**AIM OF THE TASK**
Among the records below, how many lines contain the word "white"? The answer is a single number.

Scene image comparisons

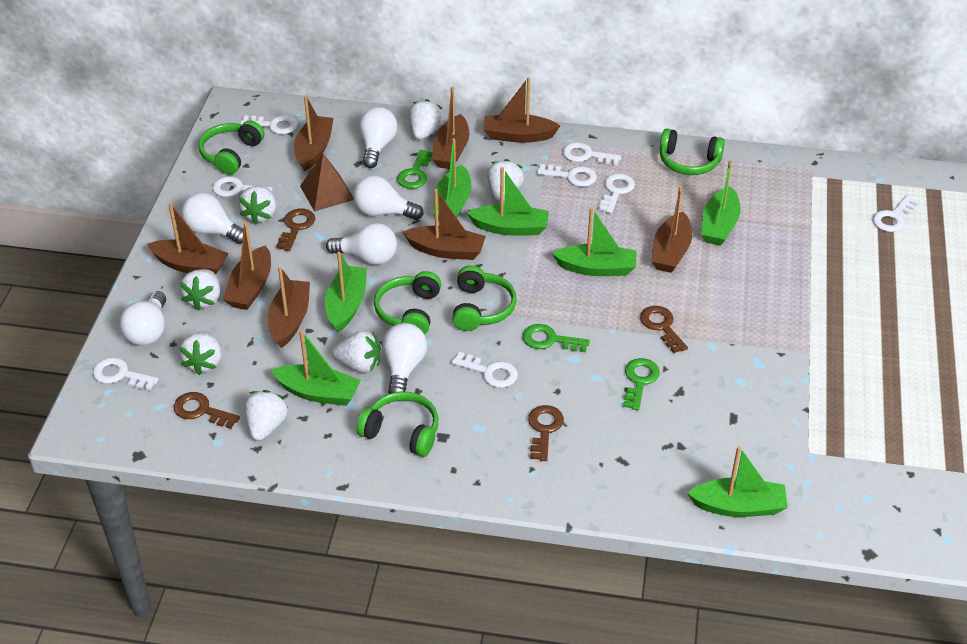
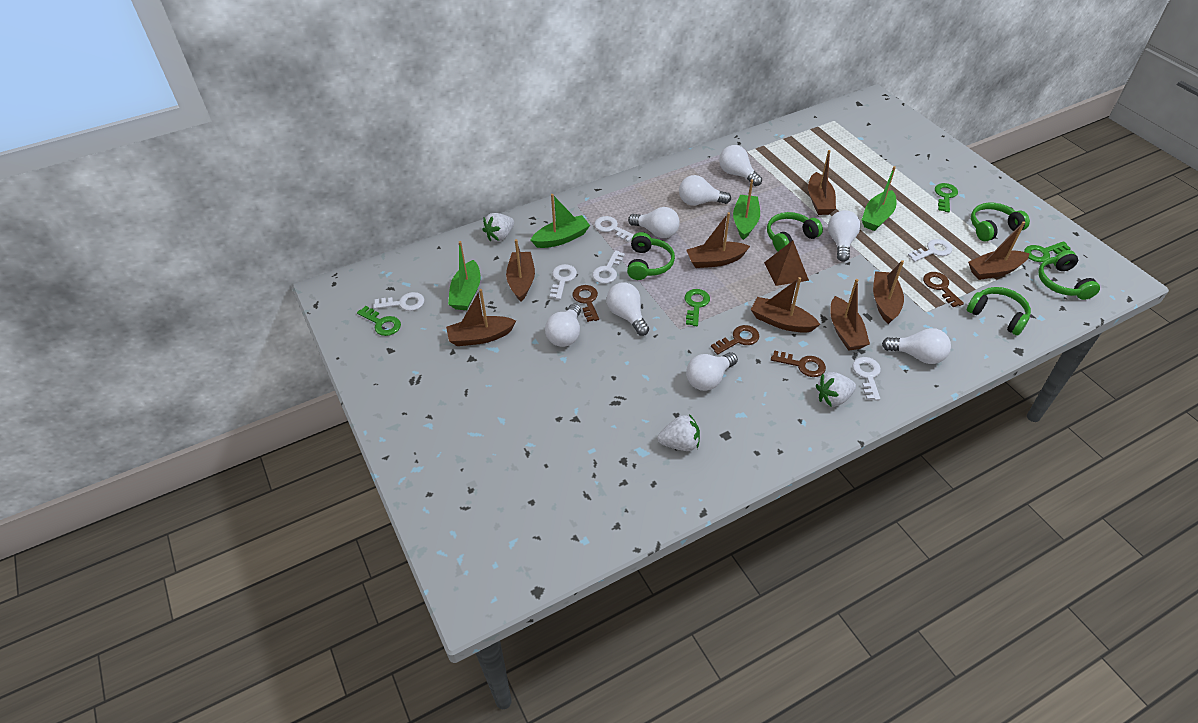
green boat: 7 -> 4
green key: 3 -> 4
white key: 8 -> 6
white light bulb: 6 -> 8
white strawberry: 7 -> 3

**WRITTEN ANSWER**
3